> _SUPPLIED ENTRIES_:
+---+

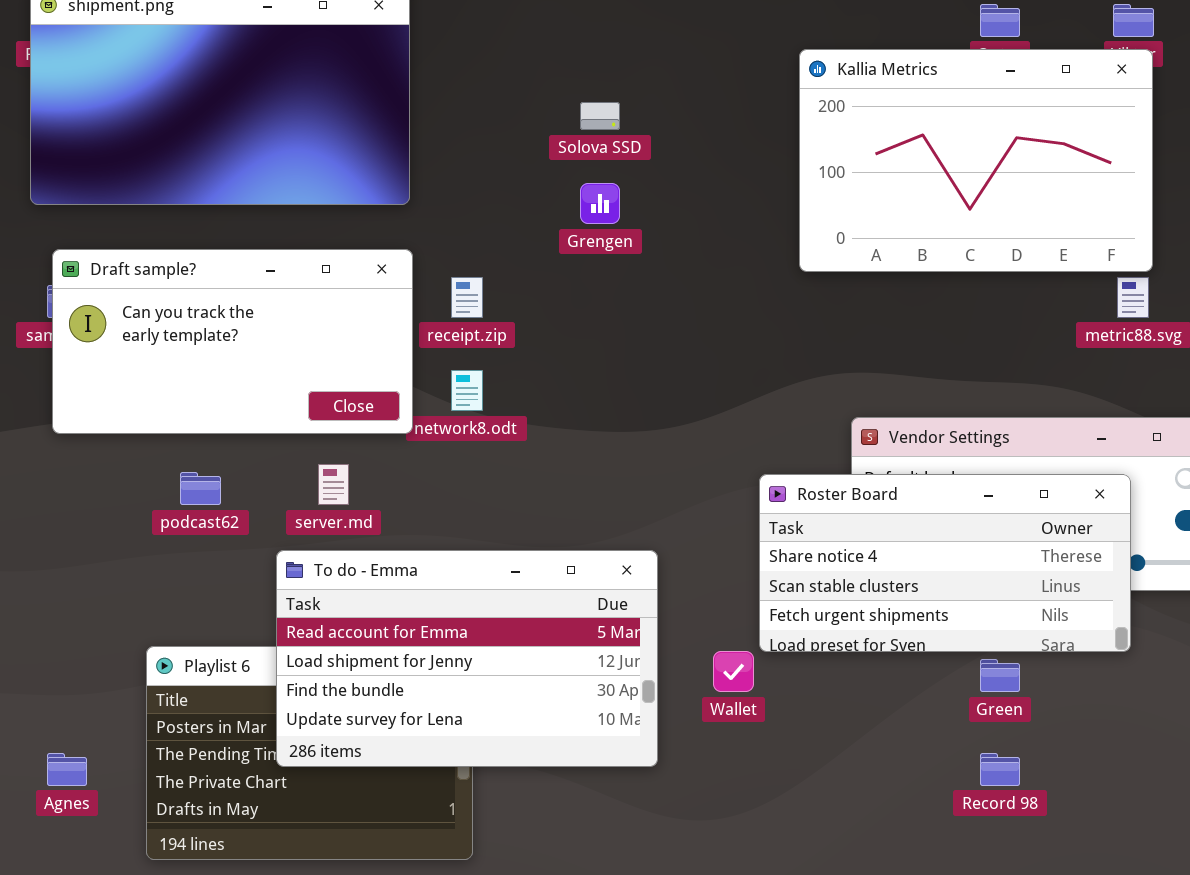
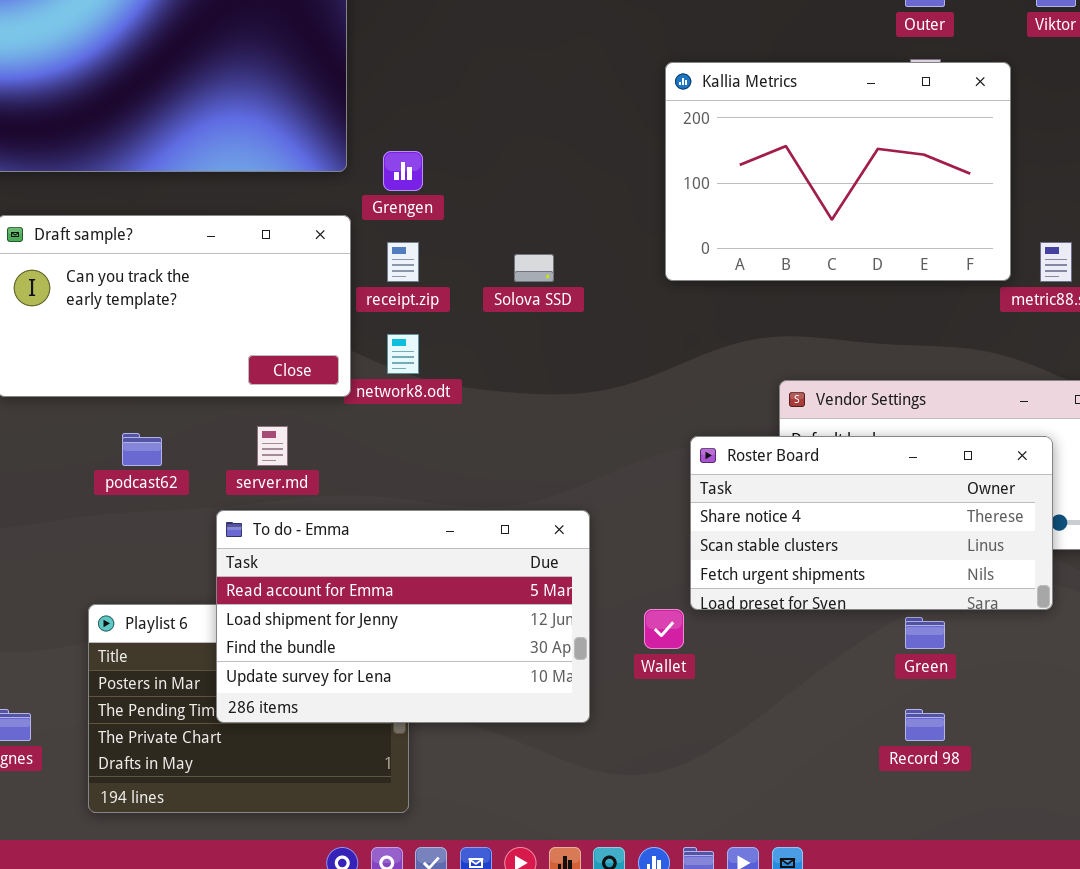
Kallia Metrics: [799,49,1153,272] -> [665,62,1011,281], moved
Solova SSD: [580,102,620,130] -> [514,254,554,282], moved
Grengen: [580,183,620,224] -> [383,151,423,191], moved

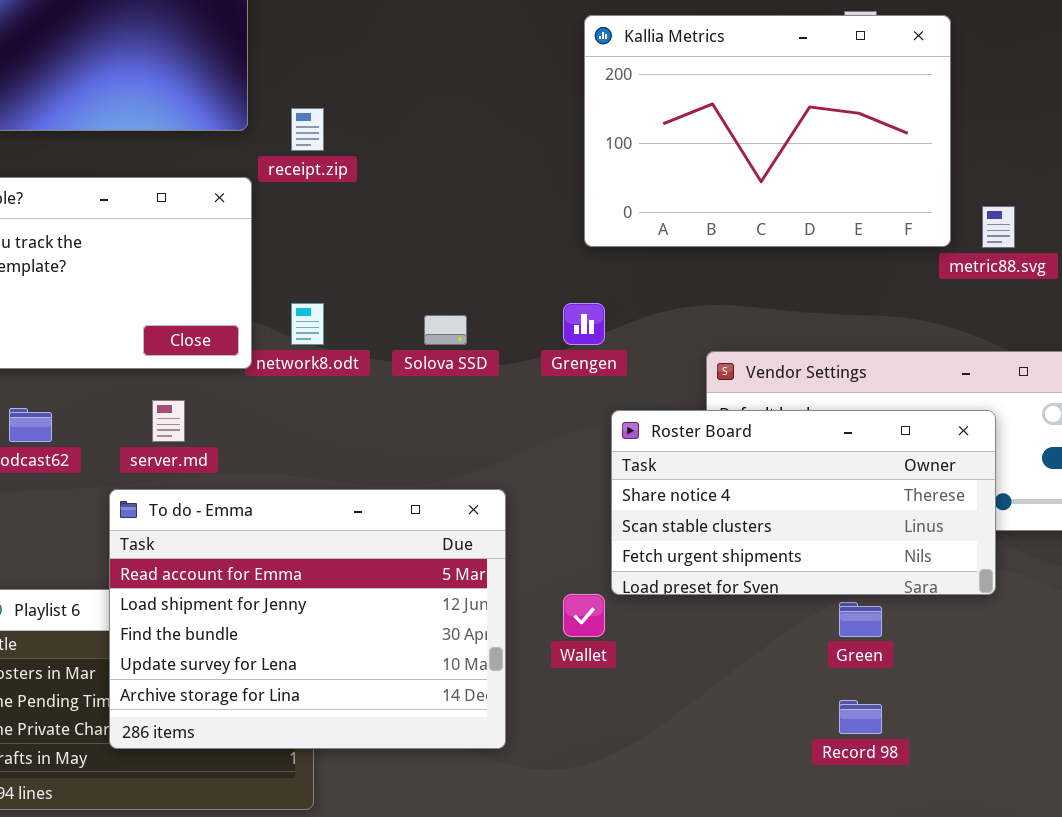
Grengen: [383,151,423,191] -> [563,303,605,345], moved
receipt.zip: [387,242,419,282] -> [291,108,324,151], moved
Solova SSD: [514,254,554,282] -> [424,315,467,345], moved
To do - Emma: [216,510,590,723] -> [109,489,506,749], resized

+---+

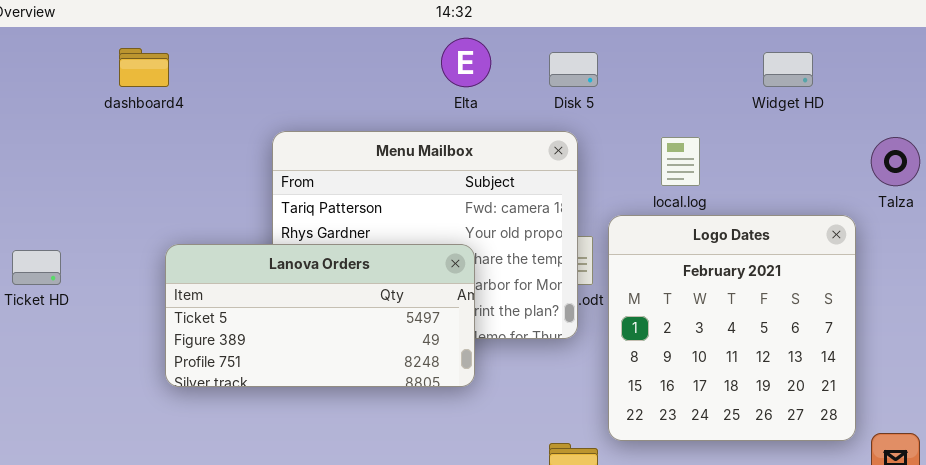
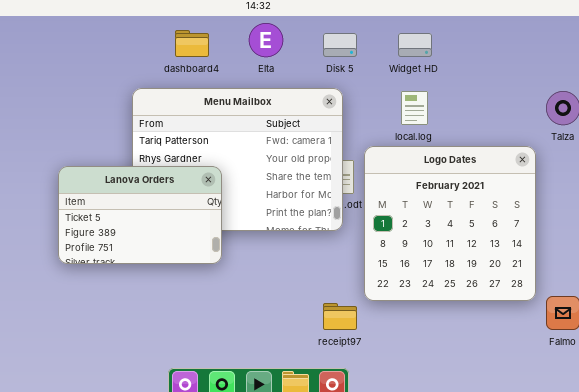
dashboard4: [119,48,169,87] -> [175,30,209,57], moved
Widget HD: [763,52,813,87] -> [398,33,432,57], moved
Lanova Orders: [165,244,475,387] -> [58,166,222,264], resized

+---+

> _YOUR GOAL_: Give back exactly the lines of the listing above from the one that contains "Kallia Metrics: [799,49,1153,272]" up to and including the one that contains "Solova SSD: [514,254,554,282]", but not the pictures, and no other lines.

> _SOLUTION TO THIS PROBLEM_:
Kallia Metrics: [799,49,1153,272] -> [665,62,1011,281], moved
Solova SSD: [580,102,620,130] -> [514,254,554,282], moved
Grengen: [580,183,620,224] -> [383,151,423,191], moved

Grengen: [383,151,423,191] -> [563,303,605,345], moved
receipt.zip: [387,242,419,282] -> [291,108,324,151], moved
Solova SSD: [514,254,554,282] -> [424,315,467,345], moved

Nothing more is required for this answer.